- [Work instructions]
Copy exactly, please, the line that has "none -> black donut [473,532,533,591]" in it along with every line after it to the end of the listing.

- [Input for this task]
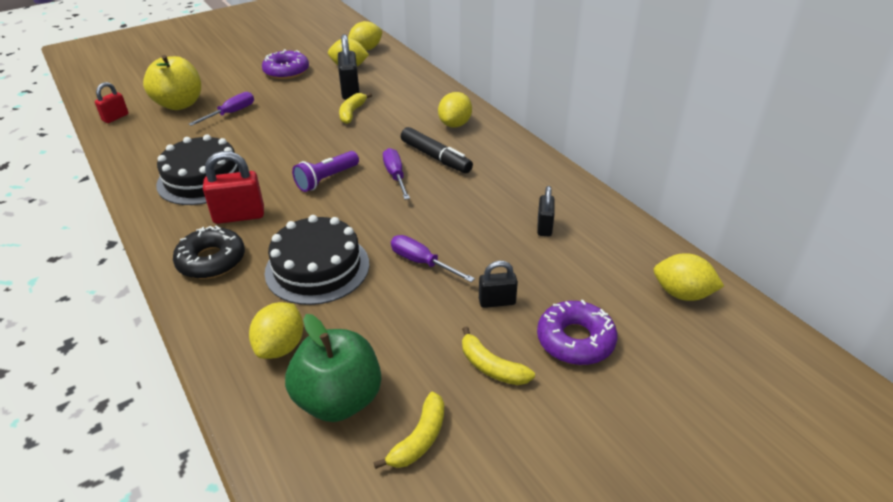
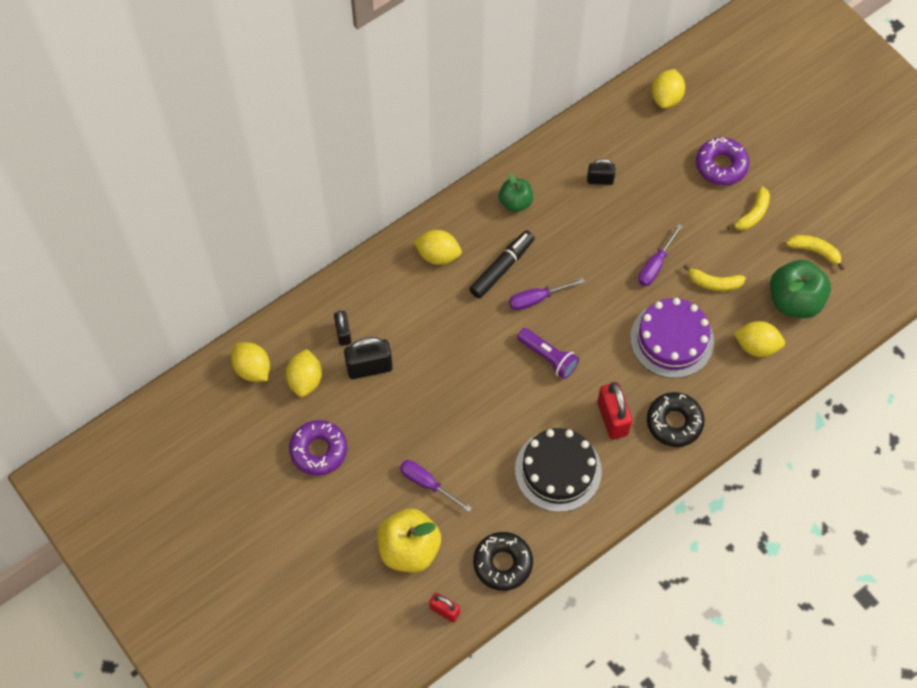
camera: 95 degrees left, 25 degrees up
black cake [265,215,369,305] -> purple cake [630,298,714,378]
yellow banana [339,93,372,124] -> yellow banana moved to [683,264,746,291]
black padlock [479,261,518,308] -> black padlock moved to [334,310,351,346]
none -> black donut [473,532,533,591]
none -> green apple [499,173,533,212]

- [The answer]
none -> black donut [473,532,533,591]
none -> green apple [499,173,533,212]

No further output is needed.